[Opening RECORDS SUPPLIED section]

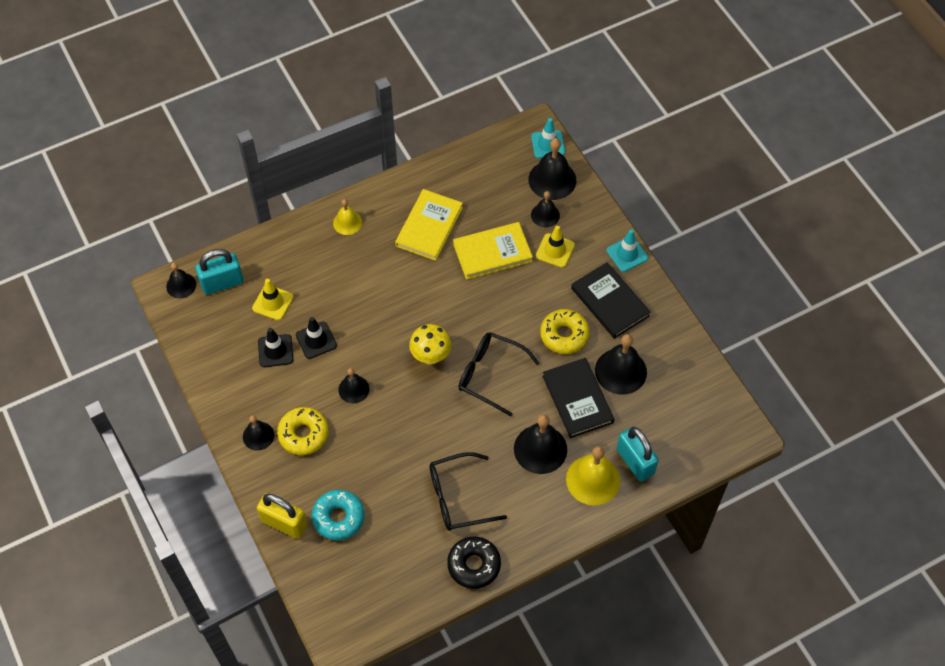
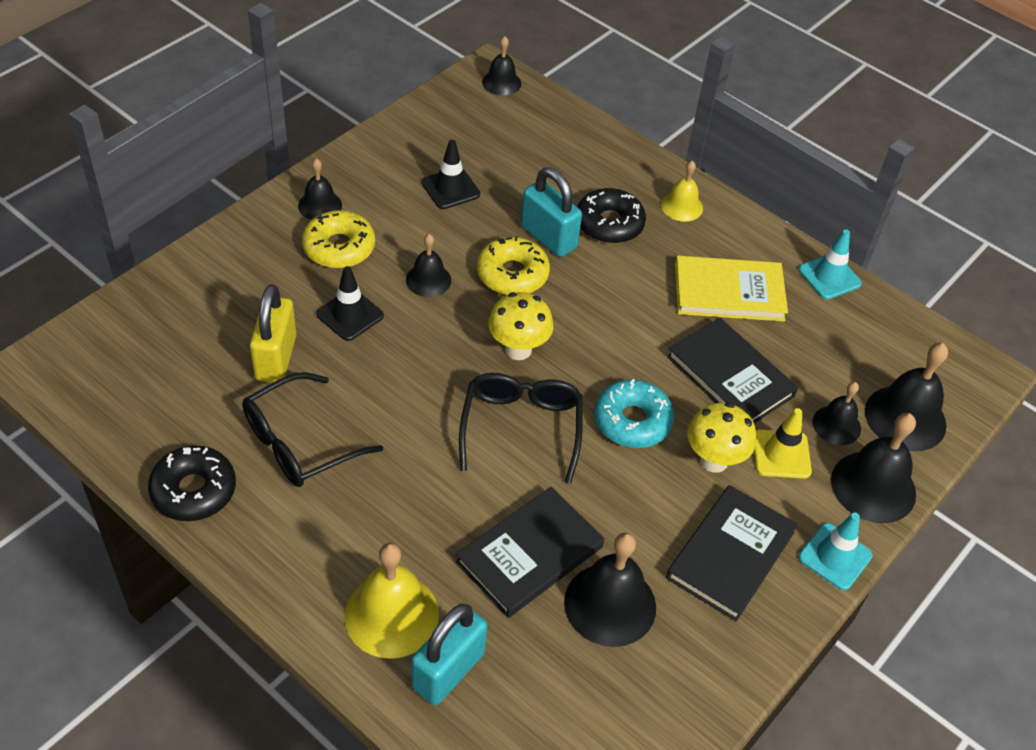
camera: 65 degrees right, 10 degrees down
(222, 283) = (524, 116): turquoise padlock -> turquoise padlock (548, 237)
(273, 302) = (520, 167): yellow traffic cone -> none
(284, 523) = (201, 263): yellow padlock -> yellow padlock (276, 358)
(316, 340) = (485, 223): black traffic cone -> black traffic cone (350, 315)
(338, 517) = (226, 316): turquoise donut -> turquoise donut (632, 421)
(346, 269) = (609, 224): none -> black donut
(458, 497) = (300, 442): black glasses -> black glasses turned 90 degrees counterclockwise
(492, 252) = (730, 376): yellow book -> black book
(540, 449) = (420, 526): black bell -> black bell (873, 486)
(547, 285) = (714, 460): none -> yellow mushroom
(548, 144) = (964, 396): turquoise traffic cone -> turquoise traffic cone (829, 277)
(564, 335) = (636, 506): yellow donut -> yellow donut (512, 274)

[Closing RECORDS SUPPLIED section]
[Opening RECORDS SUPPLIED section]

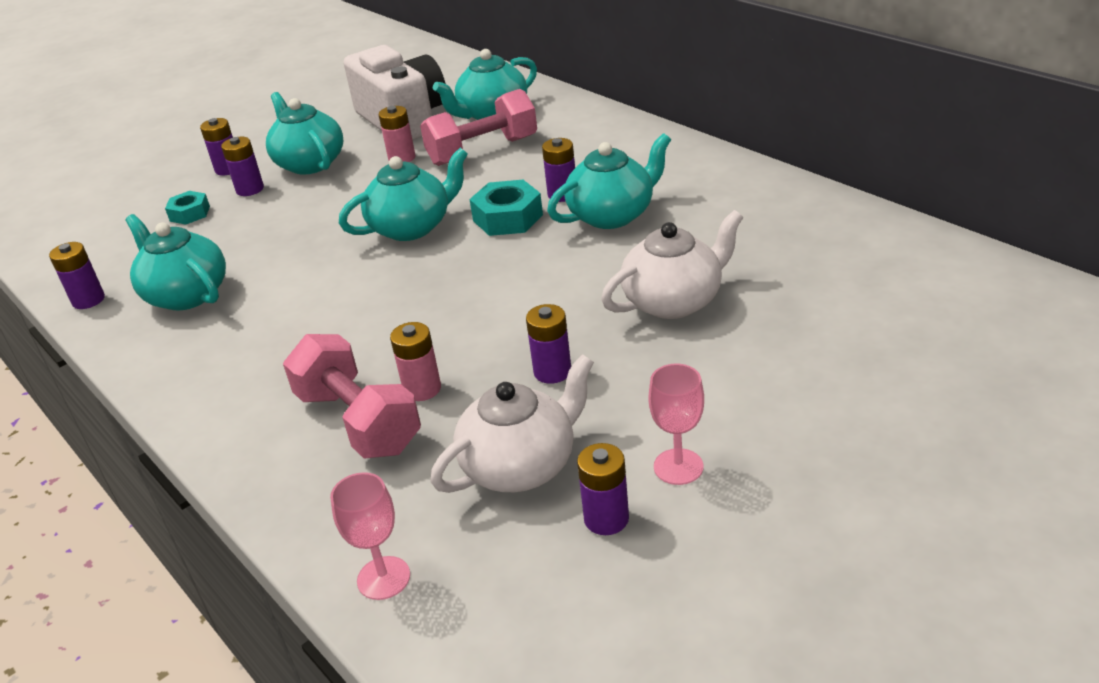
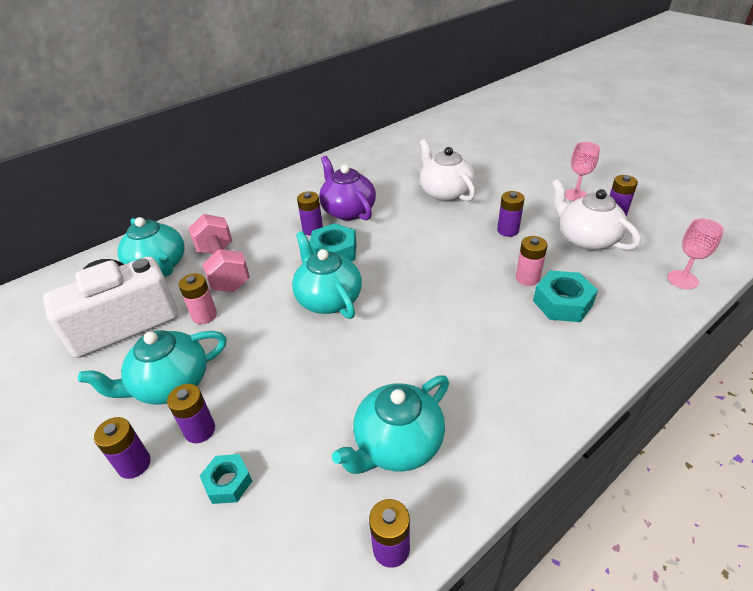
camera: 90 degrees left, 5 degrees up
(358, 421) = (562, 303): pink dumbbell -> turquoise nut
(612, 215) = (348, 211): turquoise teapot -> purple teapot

[Closing RECORDS SUPPLIED section]
[Opening RECORDS SUPPLIED section]

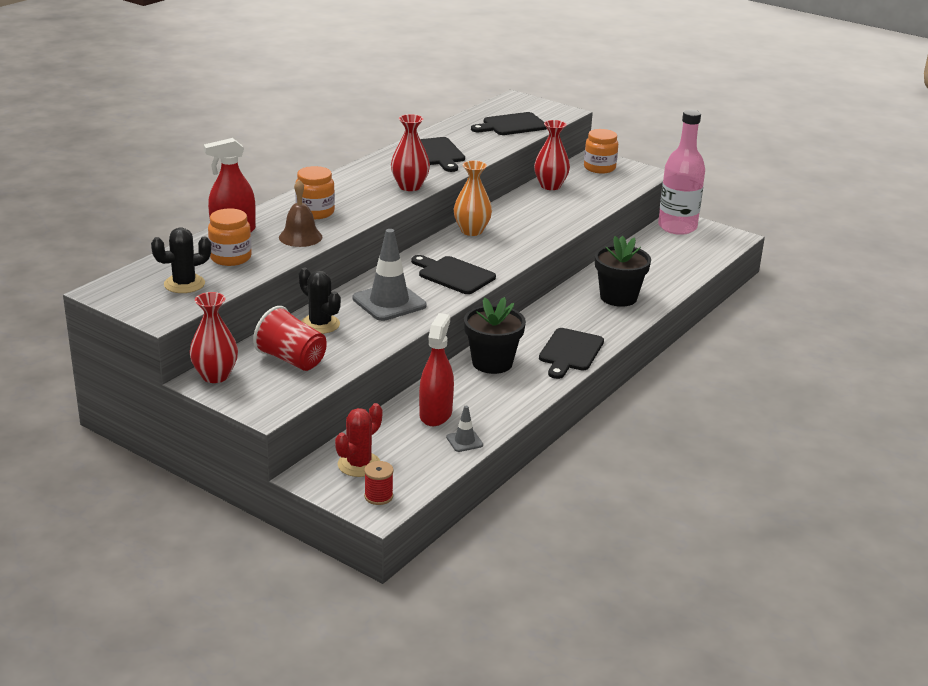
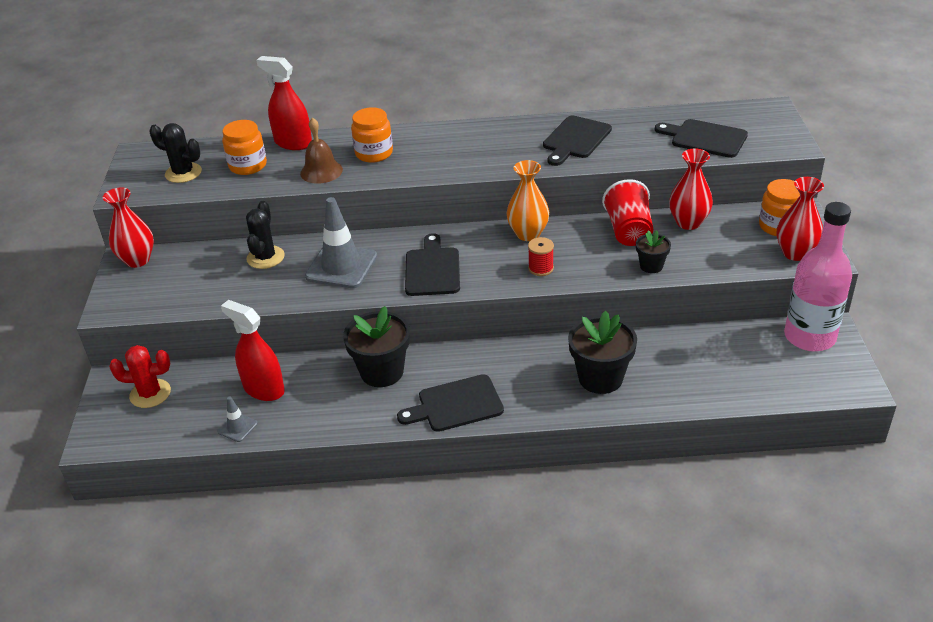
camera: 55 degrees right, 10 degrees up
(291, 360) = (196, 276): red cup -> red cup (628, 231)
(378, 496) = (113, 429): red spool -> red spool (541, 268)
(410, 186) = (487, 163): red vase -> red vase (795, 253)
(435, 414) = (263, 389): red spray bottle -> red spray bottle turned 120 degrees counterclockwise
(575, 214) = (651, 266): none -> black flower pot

[Closing RECORDS SUPPLIED section]

■ PROBLEM: Since only part of the listing is wanted, copy exactly the lines from the one holding "(410, 186) = (487, 163): red" to the one holding "(575, 214) = (651, 266): none", both included.

■ WRITTEN REPLY:
(410, 186) = (487, 163): red vase -> red vase (795, 253)
(435, 414) = (263, 389): red spray bottle -> red spray bottle turned 120 degrees counterclockwise
(575, 214) = (651, 266): none -> black flower pot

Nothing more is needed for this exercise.